═════ AVAILABLE DATA ═════

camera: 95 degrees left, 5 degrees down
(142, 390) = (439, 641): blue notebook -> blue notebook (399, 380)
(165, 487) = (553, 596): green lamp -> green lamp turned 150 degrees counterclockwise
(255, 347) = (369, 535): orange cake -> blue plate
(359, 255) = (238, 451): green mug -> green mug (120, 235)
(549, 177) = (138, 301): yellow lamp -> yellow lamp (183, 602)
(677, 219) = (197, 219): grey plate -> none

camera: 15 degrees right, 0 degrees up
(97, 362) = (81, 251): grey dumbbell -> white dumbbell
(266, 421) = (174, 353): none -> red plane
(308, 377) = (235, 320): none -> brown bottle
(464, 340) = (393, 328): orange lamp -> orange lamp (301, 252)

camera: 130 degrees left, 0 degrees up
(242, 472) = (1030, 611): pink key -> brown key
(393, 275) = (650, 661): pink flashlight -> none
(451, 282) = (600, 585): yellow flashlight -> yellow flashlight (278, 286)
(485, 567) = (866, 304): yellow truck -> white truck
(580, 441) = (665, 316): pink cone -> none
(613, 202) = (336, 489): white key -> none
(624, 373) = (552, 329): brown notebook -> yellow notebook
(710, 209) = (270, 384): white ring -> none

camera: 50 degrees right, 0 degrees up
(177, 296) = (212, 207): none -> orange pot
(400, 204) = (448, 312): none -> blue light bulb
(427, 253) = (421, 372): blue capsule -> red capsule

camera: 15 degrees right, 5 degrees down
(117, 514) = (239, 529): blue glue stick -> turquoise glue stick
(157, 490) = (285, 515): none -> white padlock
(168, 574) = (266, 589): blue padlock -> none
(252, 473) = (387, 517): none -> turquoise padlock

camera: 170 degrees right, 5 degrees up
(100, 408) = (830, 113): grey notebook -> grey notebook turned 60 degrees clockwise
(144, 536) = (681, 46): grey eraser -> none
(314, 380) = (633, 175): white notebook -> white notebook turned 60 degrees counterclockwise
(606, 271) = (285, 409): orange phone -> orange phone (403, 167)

═════

◆ **BRIEF**: Return the records in their entirety. Keep every character as it is.

◆ **EXERCISE RESPONSE**:
camera: 95 degrees left, 5 degrees down
(142, 390) = (439, 641): blue notebook -> blue notebook (399, 380)
(165, 487) = (553, 596): green lamp -> green lamp turned 150 degrees counterclockwise
(255, 347) = (369, 535): orange cake -> blue plate
(359, 255) = (238, 451): green mug -> green mug (120, 235)
(549, 177) = (138, 301): yellow lamp -> yellow lamp (183, 602)
(677, 219) = (197, 219): grey plate -> none

camera: 15 degrees right, 0 degrees up
(97, 362) = (81, 251): grey dumbbell -> white dumbbell
(266, 421) = (174, 353): none -> red plane
(308, 377) = (235, 320): none -> brown bottle
(464, 340) = (393, 328): orange lamp -> orange lamp (301, 252)

camera: 130 degrees left, 0 degrees up
(242, 472) = (1030, 611): pink key -> brown key
(393, 275) = (650, 661): pink flashlight -> none
(451, 282) = (600, 585): yellow flashlight -> yellow flashlight (278, 286)
(485, 567) = (866, 304): yellow truck -> white truck
(580, 441) = (665, 316): pink cone -> none
(613, 202) = (336, 489): white key -> none
(624, 373) = (552, 329): brown notebook -> yellow notebook
(710, 209) = (270, 384): white ring -> none

camera: 50 degrees right, 0 degrees up
(177, 296) = (212, 207): none -> orange pot
(400, 204) = (448, 312): none -> blue light bulb
(427, 253) = (421, 372): blue capsule -> red capsule

camera: 15 degrees right, 5 degrees down
(117, 514) = (239, 529): blue glue stick -> turquoise glue stick
(157, 490) = (285, 515): none -> white padlock
(168, 574) = (266, 589): blue padlock -> none
(252, 473) = (387, 517): none -> turquoise padlock

camera: 170 degrees right, 5 degrees up
(100, 408) = (830, 113): grey notebook -> grey notebook turned 60 degrees clockwise
(144, 536) = (681, 46): grey eraser -> none
(314, 380) = (633, 175): white notebook -> white notebook turned 60 degrees counterclockwise
(606, 271) = (285, 409): orange phone -> orange phone (403, 167)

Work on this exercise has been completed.